Once the line containing "Q3: PMOS (G" is found, retype it and each line after it through the last entry below, word for word, and nothing else.

[Records to process Boundary: Start]

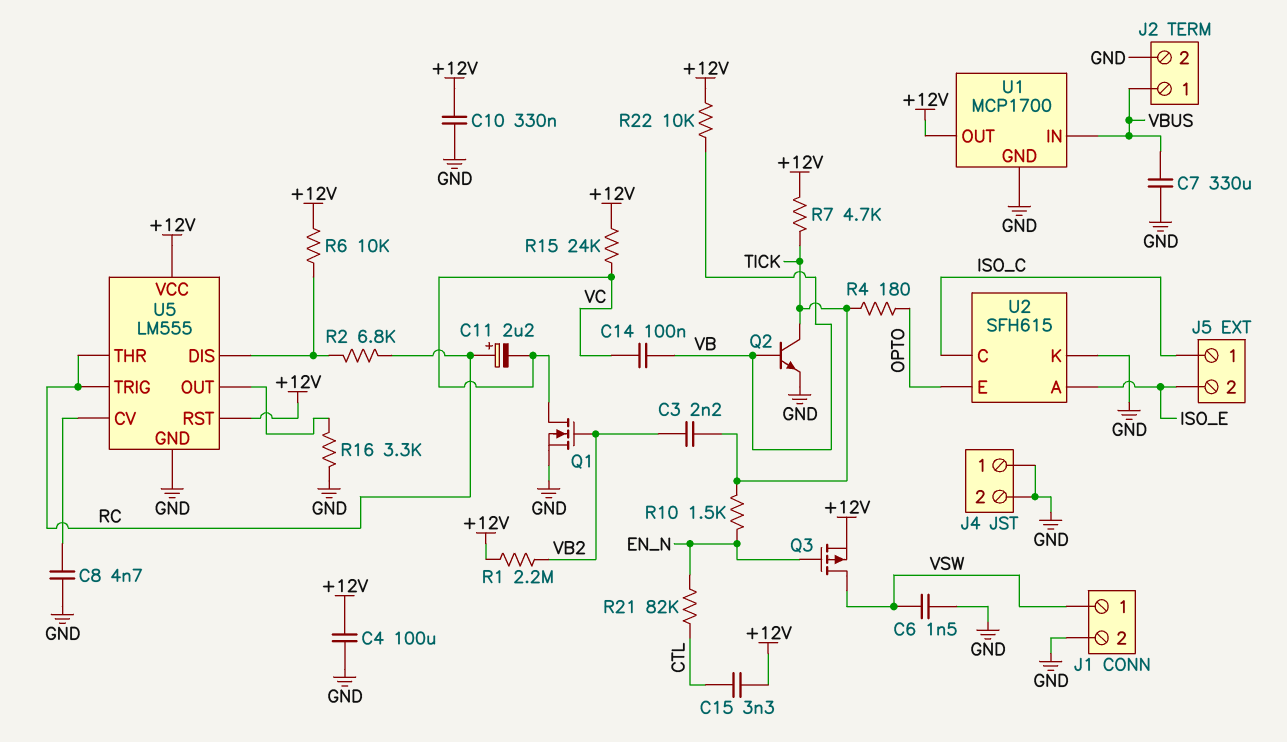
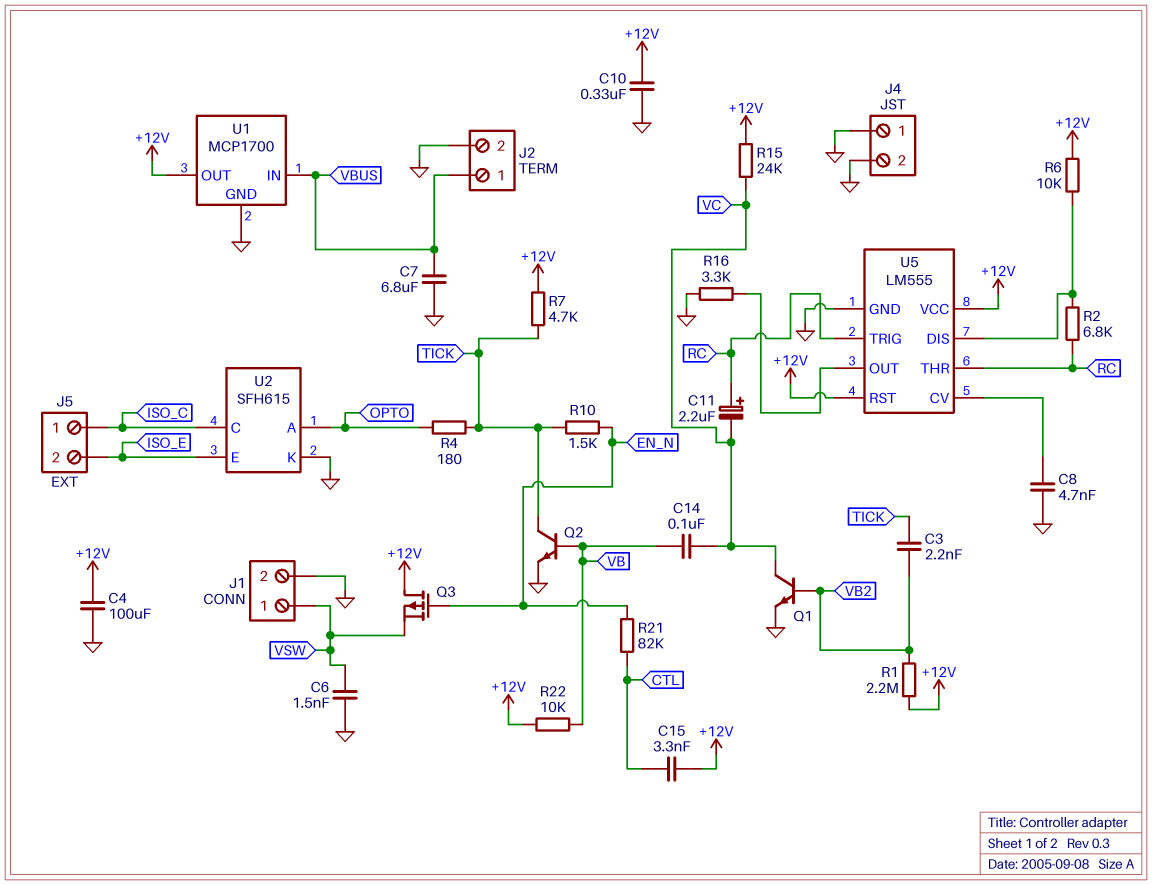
C7: 330uF (GND, VBUS) -> 6.8uF (GND, VBUS)
Q1: NMOS (G VB2, D VC, S GND) -> NPN (B VB2, C VC, E GND)
Q3: PMOS (G EN_N, D VSW, S +12V) -> PMOS (G EN_N, D +12V, S VSW)
U2 pin A: ISO_E -> OPTO
U2 pin E: OPTO -> ISO_E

[Records to process Boundary: End]

■ **Written answer**
Q3: PMOS (G EN_N, D VSW, S +12V) -> PMOS (G EN_N, D +12V, S VSW)
U2 pin A: ISO_E -> OPTO
U2 pin E: OPTO -> ISO_E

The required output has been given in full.